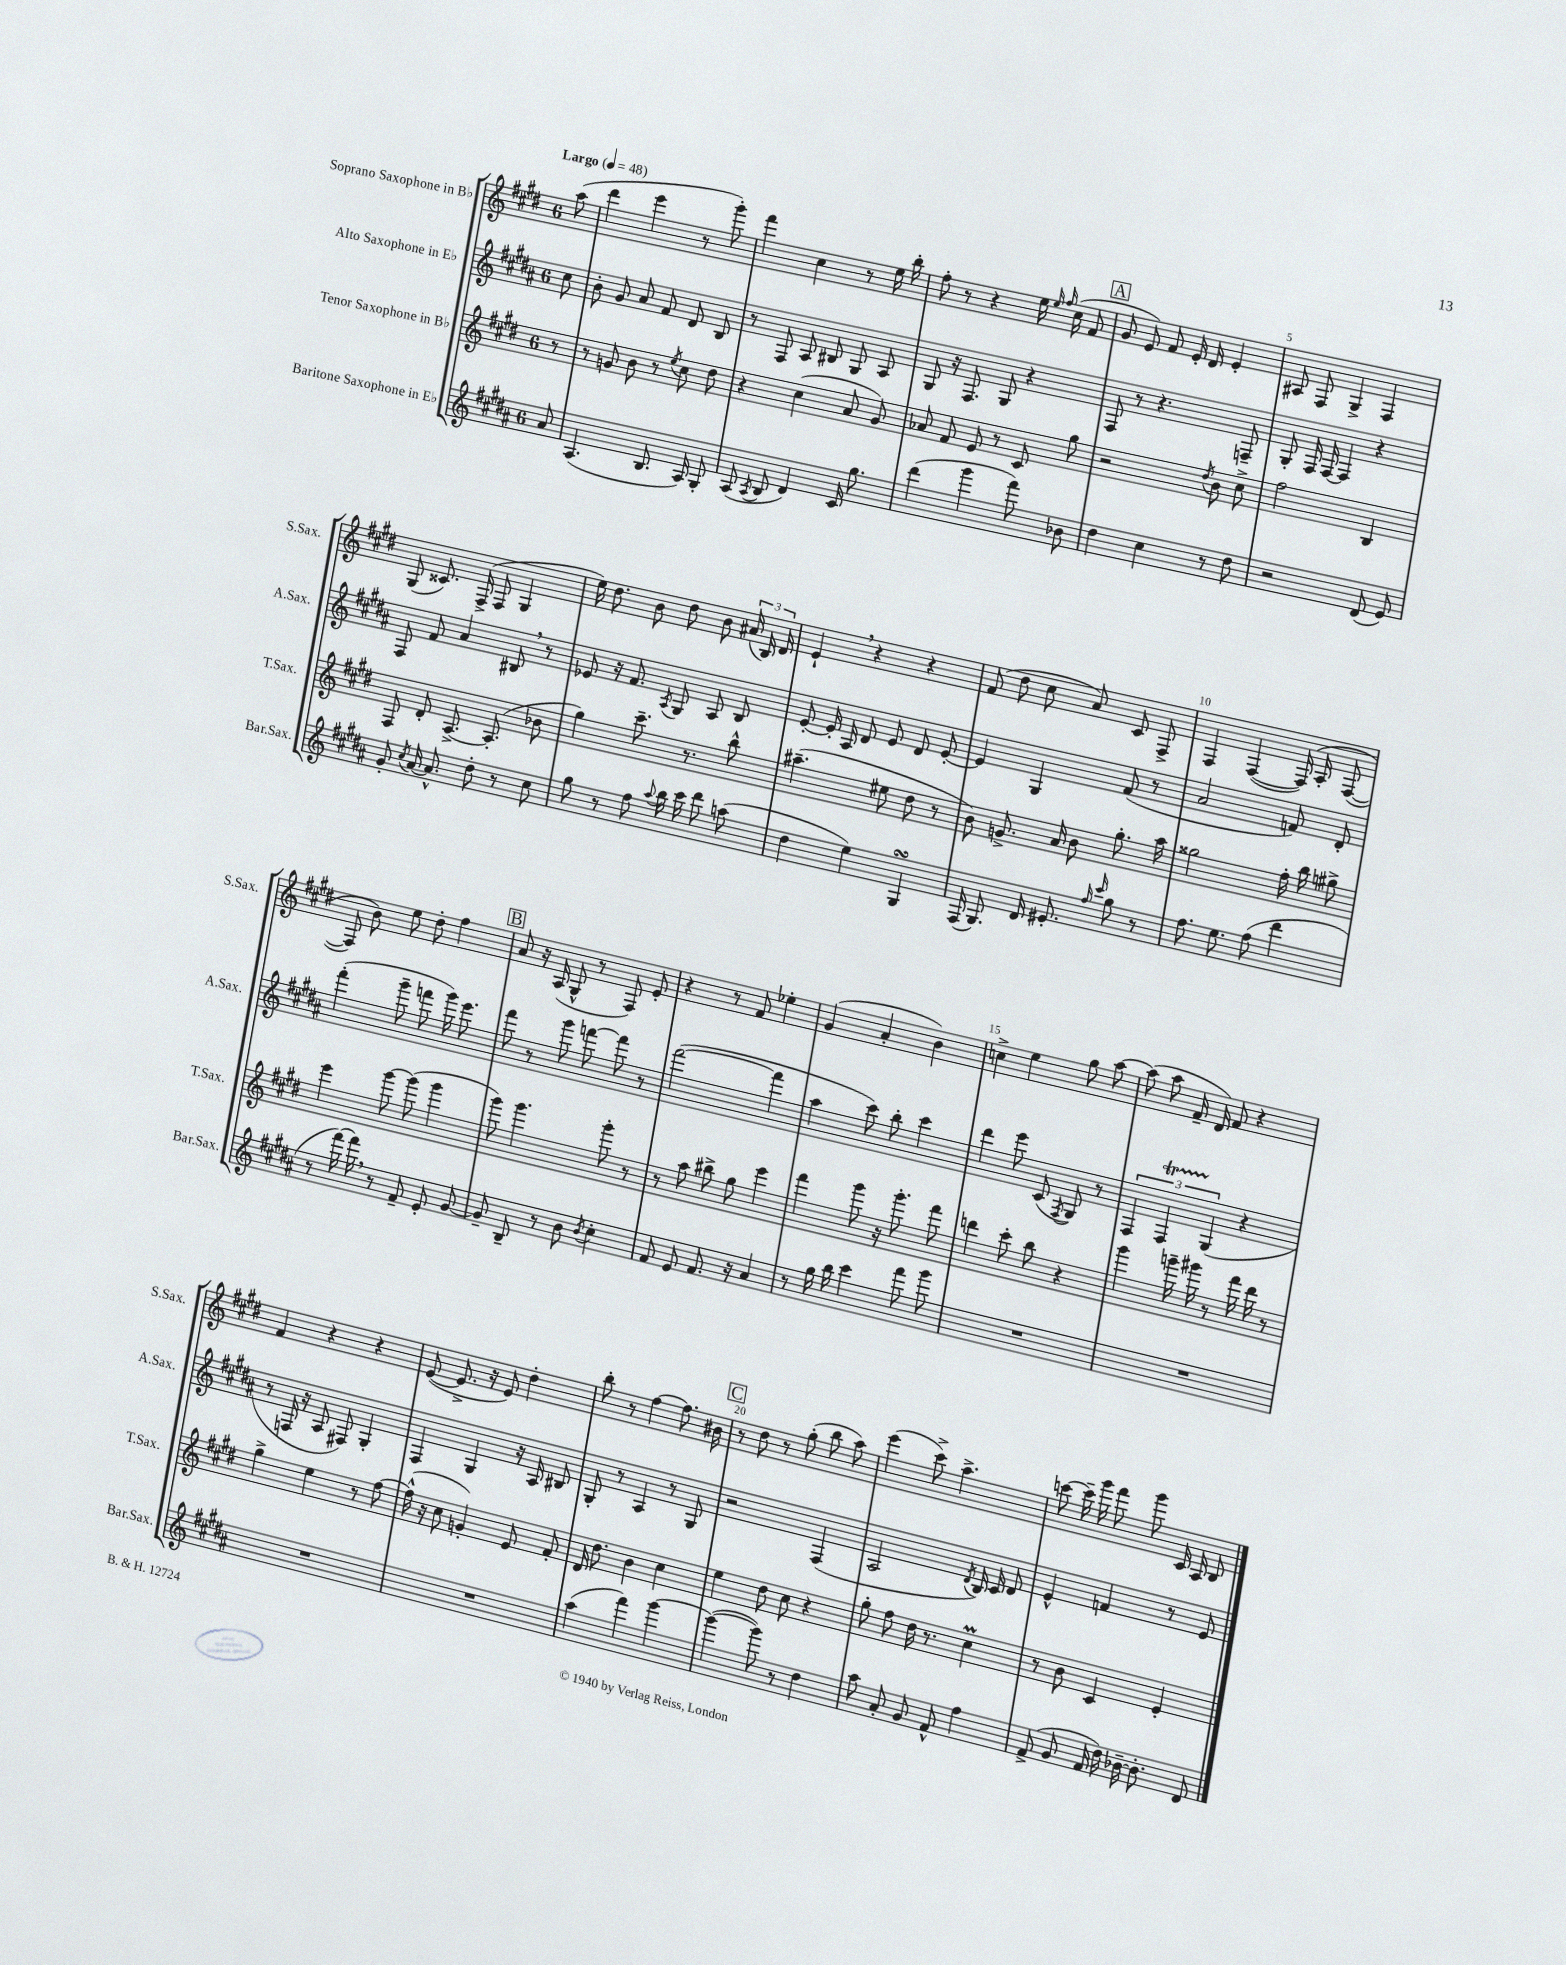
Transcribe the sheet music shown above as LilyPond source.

<<
\new StaffGroup <<
\new Staff = "s0" \with { instrumentName = "Soprano Saxophone in Bb" shortInstrumentName = "S.Sax." } {
    \clef treble \key e \major \once \override Staff.TimeSignature.style = #'single-digit \time 6/8 \partial 8 \tempo "Largo" 4 = 48
    \autoBeamOff a''8( |
    dis'''4 e'''4 r8 gis'''8-.) |
    fis'''4 cis''4 r8 e''16 b''16-. |
    fis''8-. r8 r4 e''16 \grace { e''16 fis''16 } cis''16( fis'8 |
    \mark \markup { \box "A" } gis'8 e'8) fis'8 e'16-. dis'16 e'4-. |
    ais8 fis8 gis4-> fis4 |
    gis8( cisis'8.) fis16->( fis8 gis4 |
    e''16) dis''8. b'8 dis''8 b'8 \tuplet 3/2 { ais'16( b16) dis'16 } |
    e'4-! \breathe r4 r4 |
    fis'8( dis''8 cis''8 a'8) cis'8 fis8-> |
    fis4 fis4~( fis16)\( a16-. fis8~( |
    fis8) b'8\) e''8 dis''8-. fis''4 |
    \mark \markup { \box "B" } a'8 r16 a16( gis8-^ r8 fis8) e'8-. |
    r4 r8 fis'8 ees''4-. |
    gis'4( a'4-. b'4) |
    c''4-> e''4 gis''8 a''8~ |
    a''8( a''8 fis'16-- dis'16) fis'8 r4 |
    fis'4 r4 r4 |
    e'8~( e'8.-> r16 e'8) dis''4-. |
    b''8-. r8 fis''4~ fis''8. bis'16 |
    \mark \markup { \box "C" } r8 dis''8 r8 gis''8-.( b''8 a''8) |
    e'''4( cis'''8->) a''4.-> |
    c'''8~ c'''16-- gis'''16 fis'''8 gis'''8 cis'16 a16 b8 \bar "|." |
}
\new Staff = "s1" \with { instrumentName = "Alto Saxophone in Eb" shortInstrumentName = "A.Sax." } {
    \clef treble \key b \major \once \override Staff.TimeSignature.style = #'single-digit \time 6/8 \partial 8
    \autoBeamOff cis''8 |
    b'8-. gis'8 ais'8 fis'8 dis'8 b8 |
    r8 fis8 ais8 bis8 gis8 ais8 |
    gis8 r16 fis8. gis8 r4 |
    \mark \markup { \box "A" } fis8 r8 r4. f8-- |
    gis8-. fis16 fis16~ fis4 r4 |
    fis8 fis'8 ais'4 bis8 \breathe r8 |
    ees'8 r16 fis'8. \acciaccatura { ais8 } gis8 ais8 b8 |
    e'8~-. e'16-. ais16 dis'8 e'8 dis'8 e'8~-. |
    e'4 gis4 fis'8( r8 |
    ais'2 f'8) dis'8-. |
    fis'''4-.( gis'''8-- f'''8 gis'''16) e'''8. |
    \mark \markup { \box "B" } fis'''8 r8 gis'''8 f'''8~ f'''8 r8 |
    fis'''2~( fis'''4 |
    ais''4 cis'''8) b''8-. cis'''4 |
    dis'''4 e'''8 cis'8( \acciaccatura { fis8 } gis8) r8 |
    \tuplet 3/2 { fis4 fis4\startTrillSpan gis4\stopTrillSpan( } r4 |
    r8 f16 r16 ais8 fis8) gis4-. |
    fis4 gis4 r16 ais16 bis8 |
    gis8-. r8 ais4 r8 gis8 |
    \mark \markup { \box "C" } r2 fis4( |
    ais2 \acciaccatura { dis'8 } b16) cis'16 dis'8 |
    e'4-^ f'4 r8 e'8 \bar "|." |
}
\new Staff = "s2" \with { instrumentName = "Tenor Saxophone in Bb" shortInstrumentName = "T.Sax." } {
    \clef treble \key e \major \once \override Staff.TimeSignature.style = #'single-digit \time 6/8 \partial 8
    \autoBeamOff r8 |
    r8 g'8 b'8 r8 \acciaccatura { e''8 } cis''8 dis''8 |
    r4 cis''4( a'8 gis'8) |
    aes'8 fis'8 e'8 r8 cis'8 gis''8 |
    \mark \markup { \box "A" } r2 \acciaccatura { dis''8 } b'8 cis''8-> |
    fis''2 b4 |
    fis8 dis'8-. a8.~-> a8.-.( bes'8 |
    gis''4) cis'''8.-- r8. b''8-^ |
    ais''4.--( eis''8 dis''8 r8 |
    b'8) g'8.-> a'16 b'8 gis''8.-. a''16 |
    gisis''2 fis''16-. b''16 gis''8-> |
    e'''4 gis'''8~ gis'''8( gis'''4 |
    \mark \markup { \box "B" } gis'''8) gis'''4. gis'''8-. r8 |
    r8 a''8 bis''8-> gis''8 e'''4 |
    fis'''4 gis'''8 r16 gis'''8.-. fis'''8 |
    d'''4 cis'''8-. b''8 r4 |
    gis'''4 g'''16-- gis'''16 r8 fis'''16 dis'''16 r8 |
    gis''4-> e''4 r8 fis''8~ |
    fis''16-^( r16 cis''8 g'4-.) e'8 fis'8-. |
    dis'16 dis''8. b'4 cis''4 |
    \mark \markup { \box "C" } e''4 dis''8 cis''8 r4 |
    gis''8-. fis''8 dis''16 r8. cis''4\prall |
    r8 b'8 cis'4 e'4-. \bar "|." |
}
\new Staff = "s3" \with { instrumentName = "Baritone Saxophone in Eb" shortInstrumentName = "Bar.Sax." } {
    \clef treble \key b \major \once \override Staff.TimeSignature.style = #'single-digit \time 6/8 \partial 8
    \autoBeamOff ais'8 |
    ais4.( b8. ais16) gis8-. |
    ais8( \acciaccatura { ais8 } b8 dis'4) cis'16 gis''8. |
    dis'''4( gis'''4 fis'''8) bes'8 |
    \mark \markup { \box "A" } dis''4 cis''4 r8 dis''8 |
    r2 dis'8( e'8) |
    gis'8-. \acciaccatura { cis''8 } ais'16~ ais'8.-^ dis''8-. r8 cis''8 |
    gis''8 r8 fis''8 \appoggiatura { ais''8 } b''16 cis'''16 dis'''8 a''8( |
    dis''4 e''4) gis4\turn |
    fis16( gis8.) dis'16 eis'8.-. \grace { fis''16 cis'''16 } gis''8 r8 |
    fis''8. e''8. fis''8( dis'''4 |
    r8 fis'''16~) fis'''16 \breathe r8 fis'8-- e'8-. gis'8~ |
    \mark \markup { \box "B" } gis'8-- b8-- r8 b'8 \acciaccatura { b'8 } cis''4-. |
    fis'8 e'8 fis'8. r16 ais'4 |
    r8 gis''16 b''16 cis'''4 fis'''8 gis'''8 |
    R2. |
    R2. |
    R2. |
    R2. |
    ais''4( fis'''4) gis'''4~ |
    \mark \markup { \box "C" } gis'''4~( gis'''8) r8 dis''4 |
    ais''8 ais'8-. gis'8 fis'8-^ fis''4 |
    fis'8->( gis'8 fis'16 dis''16) bes'16~-- bes'8.-. dis'8 \bar "|." |
}
>>
>>
\layout { \context { \Score \override BarNumber.break-visibility = ##(#f #t #t) barNumberVisibility = #(every-nth-bar-number-visible 5) } }
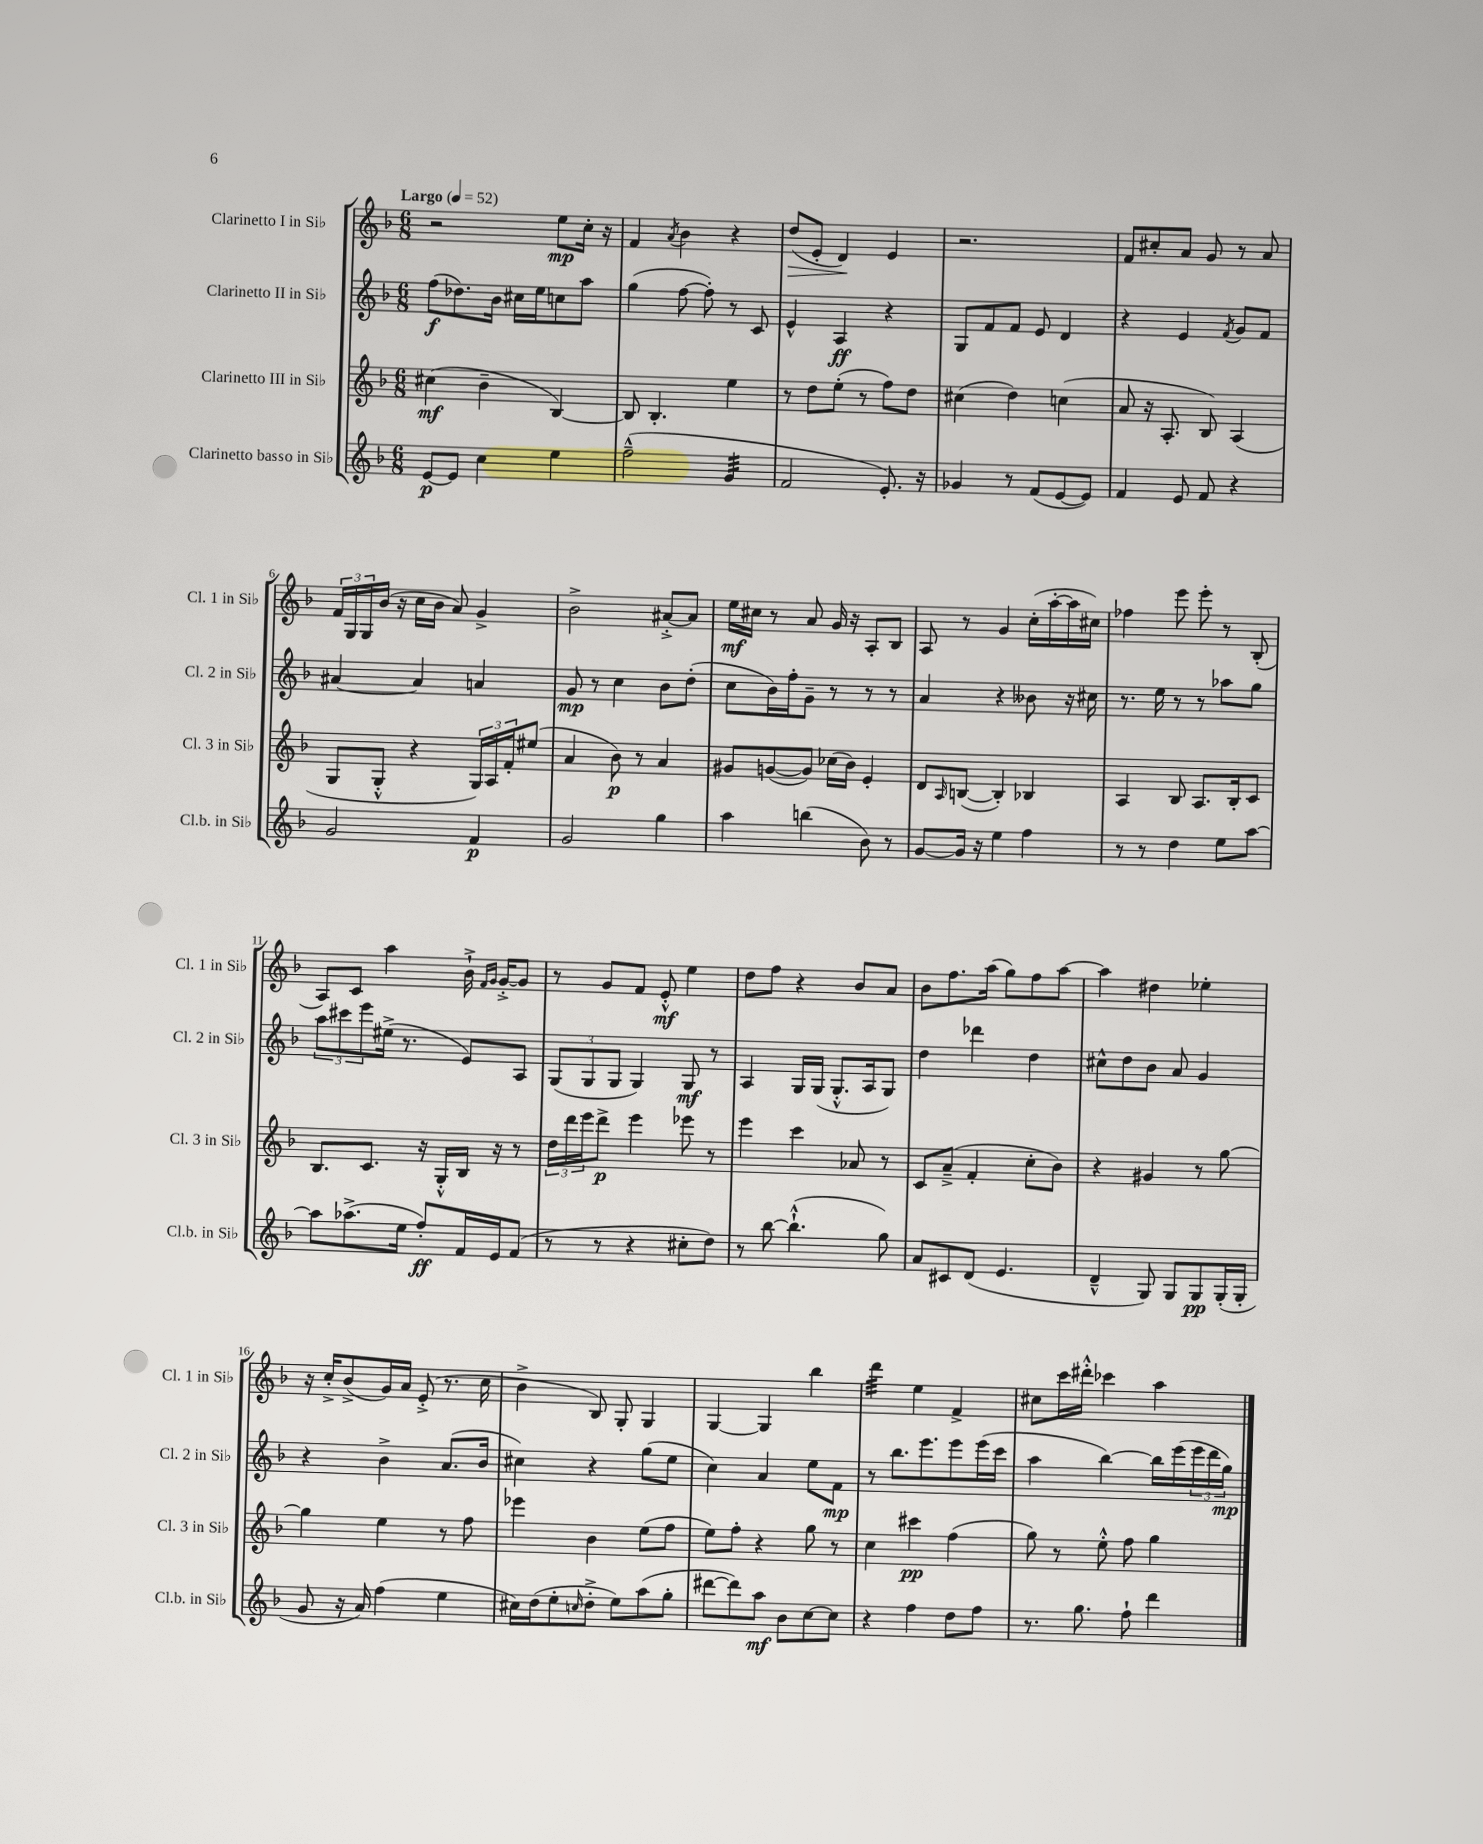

DESCRIPTION OF THE TASK
Count the lines in the items above that contain the string "breathe". Give only the number.

WRITTEN RESPONSE
3